=== Exercise instructions ===
Using the listing below, set down each line from the line containing "348] | 90 degrees counterclockwise |" through the line containing "shifted | phone/rose-pink", both ends included, exactly and with nothing added.

=== Given records ===
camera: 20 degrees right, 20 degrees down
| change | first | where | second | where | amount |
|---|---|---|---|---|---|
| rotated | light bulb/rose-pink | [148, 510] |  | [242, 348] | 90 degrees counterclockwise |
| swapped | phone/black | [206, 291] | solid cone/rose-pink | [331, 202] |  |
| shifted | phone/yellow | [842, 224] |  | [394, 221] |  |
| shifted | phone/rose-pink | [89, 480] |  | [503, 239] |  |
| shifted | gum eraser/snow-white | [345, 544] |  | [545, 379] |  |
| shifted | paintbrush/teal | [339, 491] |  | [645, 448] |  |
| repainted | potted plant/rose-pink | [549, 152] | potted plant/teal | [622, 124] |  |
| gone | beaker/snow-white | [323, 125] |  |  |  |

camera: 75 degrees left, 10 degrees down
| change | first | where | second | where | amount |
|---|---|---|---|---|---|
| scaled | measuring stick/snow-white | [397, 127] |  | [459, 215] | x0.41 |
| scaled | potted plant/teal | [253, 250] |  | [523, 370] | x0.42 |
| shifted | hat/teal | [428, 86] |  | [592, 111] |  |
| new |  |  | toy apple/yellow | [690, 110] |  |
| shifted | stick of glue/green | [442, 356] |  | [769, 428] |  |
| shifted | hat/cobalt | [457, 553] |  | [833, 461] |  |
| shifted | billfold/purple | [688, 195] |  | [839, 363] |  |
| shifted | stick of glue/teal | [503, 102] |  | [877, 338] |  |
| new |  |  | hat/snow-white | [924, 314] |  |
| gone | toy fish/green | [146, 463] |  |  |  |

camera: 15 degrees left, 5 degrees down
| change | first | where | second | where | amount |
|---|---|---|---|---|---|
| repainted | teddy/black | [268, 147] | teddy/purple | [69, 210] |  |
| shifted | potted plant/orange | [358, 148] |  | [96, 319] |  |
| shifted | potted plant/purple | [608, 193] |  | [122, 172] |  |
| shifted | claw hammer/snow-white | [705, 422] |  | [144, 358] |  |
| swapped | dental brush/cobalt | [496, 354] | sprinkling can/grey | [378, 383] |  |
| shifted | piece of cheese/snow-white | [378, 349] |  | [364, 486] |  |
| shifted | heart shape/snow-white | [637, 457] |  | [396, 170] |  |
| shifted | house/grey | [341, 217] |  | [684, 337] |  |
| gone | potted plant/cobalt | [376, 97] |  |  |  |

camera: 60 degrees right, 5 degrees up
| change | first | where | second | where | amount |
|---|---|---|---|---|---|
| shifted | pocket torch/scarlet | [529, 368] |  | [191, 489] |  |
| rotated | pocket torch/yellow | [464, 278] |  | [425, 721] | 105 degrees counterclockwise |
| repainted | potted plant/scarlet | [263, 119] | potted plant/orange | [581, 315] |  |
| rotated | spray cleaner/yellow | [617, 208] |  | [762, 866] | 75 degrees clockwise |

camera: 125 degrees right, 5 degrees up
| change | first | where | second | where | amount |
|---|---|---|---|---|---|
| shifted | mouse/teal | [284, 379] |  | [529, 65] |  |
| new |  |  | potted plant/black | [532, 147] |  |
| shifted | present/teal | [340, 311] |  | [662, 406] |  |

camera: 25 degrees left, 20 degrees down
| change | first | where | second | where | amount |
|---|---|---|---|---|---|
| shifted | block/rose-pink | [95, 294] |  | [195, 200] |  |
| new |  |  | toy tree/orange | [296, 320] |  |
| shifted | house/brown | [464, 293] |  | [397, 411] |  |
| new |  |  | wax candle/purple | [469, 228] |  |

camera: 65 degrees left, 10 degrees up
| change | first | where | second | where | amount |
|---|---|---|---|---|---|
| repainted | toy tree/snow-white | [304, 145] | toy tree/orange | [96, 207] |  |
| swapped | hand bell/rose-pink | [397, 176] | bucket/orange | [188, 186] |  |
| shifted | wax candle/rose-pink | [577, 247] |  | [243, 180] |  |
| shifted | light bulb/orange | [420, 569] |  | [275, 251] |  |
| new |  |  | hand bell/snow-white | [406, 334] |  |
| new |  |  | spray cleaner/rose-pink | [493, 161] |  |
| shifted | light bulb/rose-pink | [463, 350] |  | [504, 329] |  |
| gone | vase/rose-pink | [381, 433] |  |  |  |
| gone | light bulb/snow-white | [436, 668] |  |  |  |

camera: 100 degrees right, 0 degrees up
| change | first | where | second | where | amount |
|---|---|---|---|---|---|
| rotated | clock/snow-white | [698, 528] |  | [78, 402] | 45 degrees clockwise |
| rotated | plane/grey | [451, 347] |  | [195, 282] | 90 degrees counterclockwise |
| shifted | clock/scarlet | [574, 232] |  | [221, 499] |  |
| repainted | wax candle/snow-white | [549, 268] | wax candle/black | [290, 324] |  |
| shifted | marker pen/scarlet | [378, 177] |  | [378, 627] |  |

=== The completed task ===
| rotated | light bulb/rose-pink | [148, 510] |  | [242, 348] | 90 degrees counterclockwise |
| swapped | phone/black | [206, 291] | solid cone/rose-pink | [331, 202] |  |
| shifted | phone/yellow | [842, 224] |  | [394, 221] |  |
| shifted | phone/rose-pink | [89, 480] |  | [503, 239] |  |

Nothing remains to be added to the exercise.